__TASK__
Locate every line in the data below that contains the string "kern" and copy each of those lines. Letter case matters.

__EXTRACTED DATA__
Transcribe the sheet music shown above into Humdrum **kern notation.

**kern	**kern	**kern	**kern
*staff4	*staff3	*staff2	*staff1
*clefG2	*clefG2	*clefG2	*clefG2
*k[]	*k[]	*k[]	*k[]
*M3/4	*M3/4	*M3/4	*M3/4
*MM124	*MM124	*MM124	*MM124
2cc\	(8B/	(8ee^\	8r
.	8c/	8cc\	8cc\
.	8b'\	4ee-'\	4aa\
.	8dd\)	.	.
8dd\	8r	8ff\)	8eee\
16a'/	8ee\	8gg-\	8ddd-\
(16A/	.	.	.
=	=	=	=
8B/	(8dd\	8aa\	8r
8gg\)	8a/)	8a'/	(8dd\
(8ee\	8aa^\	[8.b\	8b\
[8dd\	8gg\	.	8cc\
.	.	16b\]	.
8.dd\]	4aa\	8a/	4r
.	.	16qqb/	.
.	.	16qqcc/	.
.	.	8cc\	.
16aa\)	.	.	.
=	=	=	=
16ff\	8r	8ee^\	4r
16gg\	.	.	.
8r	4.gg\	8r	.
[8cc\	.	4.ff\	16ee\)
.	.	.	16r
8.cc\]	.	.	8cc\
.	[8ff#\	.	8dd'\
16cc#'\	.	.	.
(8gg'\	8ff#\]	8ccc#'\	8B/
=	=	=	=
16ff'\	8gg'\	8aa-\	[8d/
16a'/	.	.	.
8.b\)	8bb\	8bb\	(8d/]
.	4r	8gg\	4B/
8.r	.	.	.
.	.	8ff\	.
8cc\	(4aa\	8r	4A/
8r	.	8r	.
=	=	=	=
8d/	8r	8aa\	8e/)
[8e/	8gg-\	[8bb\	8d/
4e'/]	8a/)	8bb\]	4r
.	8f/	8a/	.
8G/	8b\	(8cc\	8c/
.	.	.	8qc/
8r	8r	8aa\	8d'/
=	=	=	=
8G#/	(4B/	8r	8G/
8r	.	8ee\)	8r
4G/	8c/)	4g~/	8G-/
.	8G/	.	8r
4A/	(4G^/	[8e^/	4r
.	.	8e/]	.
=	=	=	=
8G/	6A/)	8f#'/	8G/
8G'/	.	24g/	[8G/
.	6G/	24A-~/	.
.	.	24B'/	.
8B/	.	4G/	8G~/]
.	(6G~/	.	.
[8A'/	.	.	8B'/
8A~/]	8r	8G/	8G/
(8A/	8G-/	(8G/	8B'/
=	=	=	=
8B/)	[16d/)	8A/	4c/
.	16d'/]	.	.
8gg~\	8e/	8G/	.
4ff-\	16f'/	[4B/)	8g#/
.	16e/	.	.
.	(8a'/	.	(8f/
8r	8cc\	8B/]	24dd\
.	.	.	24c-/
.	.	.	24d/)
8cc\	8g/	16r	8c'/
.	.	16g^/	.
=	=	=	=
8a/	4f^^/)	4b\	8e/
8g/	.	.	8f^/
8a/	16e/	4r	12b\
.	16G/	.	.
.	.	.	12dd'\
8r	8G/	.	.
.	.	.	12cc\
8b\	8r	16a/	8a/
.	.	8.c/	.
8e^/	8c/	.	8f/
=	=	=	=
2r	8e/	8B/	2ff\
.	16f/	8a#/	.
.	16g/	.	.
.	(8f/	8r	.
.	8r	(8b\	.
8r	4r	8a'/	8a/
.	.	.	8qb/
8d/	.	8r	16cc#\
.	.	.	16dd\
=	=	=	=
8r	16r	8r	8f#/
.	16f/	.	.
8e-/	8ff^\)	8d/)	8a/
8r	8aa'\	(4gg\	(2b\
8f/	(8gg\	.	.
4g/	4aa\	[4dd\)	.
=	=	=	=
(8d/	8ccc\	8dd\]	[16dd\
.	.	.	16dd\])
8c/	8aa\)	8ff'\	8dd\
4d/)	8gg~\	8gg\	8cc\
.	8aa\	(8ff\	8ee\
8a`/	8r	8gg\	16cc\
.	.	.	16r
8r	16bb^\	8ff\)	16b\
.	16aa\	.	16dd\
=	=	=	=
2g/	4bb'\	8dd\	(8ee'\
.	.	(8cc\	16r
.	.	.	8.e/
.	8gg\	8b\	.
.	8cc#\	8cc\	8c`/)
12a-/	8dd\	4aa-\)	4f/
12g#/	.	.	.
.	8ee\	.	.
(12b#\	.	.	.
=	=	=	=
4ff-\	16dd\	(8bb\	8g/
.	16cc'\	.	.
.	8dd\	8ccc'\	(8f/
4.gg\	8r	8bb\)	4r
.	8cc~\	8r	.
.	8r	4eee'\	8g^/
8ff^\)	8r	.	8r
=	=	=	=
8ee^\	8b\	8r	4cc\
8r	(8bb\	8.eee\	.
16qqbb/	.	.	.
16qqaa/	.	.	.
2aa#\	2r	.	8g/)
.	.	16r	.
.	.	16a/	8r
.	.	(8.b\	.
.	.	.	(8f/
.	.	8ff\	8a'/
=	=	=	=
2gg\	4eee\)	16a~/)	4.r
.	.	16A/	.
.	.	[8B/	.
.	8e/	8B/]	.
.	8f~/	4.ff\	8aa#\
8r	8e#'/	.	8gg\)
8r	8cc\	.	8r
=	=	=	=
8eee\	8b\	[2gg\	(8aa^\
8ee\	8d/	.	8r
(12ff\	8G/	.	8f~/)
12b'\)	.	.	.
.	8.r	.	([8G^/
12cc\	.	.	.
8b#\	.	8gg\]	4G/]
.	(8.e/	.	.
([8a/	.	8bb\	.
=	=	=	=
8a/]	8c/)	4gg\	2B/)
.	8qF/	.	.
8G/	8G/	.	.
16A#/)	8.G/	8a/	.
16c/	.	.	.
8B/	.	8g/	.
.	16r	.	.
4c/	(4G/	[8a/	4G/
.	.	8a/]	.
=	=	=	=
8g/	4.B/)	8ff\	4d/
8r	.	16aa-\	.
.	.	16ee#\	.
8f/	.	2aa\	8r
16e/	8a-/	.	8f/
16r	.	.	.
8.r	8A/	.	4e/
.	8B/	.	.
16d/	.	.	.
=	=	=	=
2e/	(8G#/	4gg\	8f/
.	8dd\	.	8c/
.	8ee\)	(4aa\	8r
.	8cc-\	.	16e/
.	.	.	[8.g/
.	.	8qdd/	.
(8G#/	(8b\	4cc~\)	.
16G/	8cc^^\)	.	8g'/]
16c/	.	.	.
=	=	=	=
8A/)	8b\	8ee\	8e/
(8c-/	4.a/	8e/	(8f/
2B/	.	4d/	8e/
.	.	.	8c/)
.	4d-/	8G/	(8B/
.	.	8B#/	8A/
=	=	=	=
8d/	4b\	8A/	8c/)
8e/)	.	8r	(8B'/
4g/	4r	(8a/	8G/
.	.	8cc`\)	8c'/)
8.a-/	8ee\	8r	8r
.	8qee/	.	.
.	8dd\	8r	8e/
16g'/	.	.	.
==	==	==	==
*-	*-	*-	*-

__EXERCISE OUTPUT__
Transcribe the sheet music shown above into Humdrum **kern notation.
**kern	**kern	**kern	**kern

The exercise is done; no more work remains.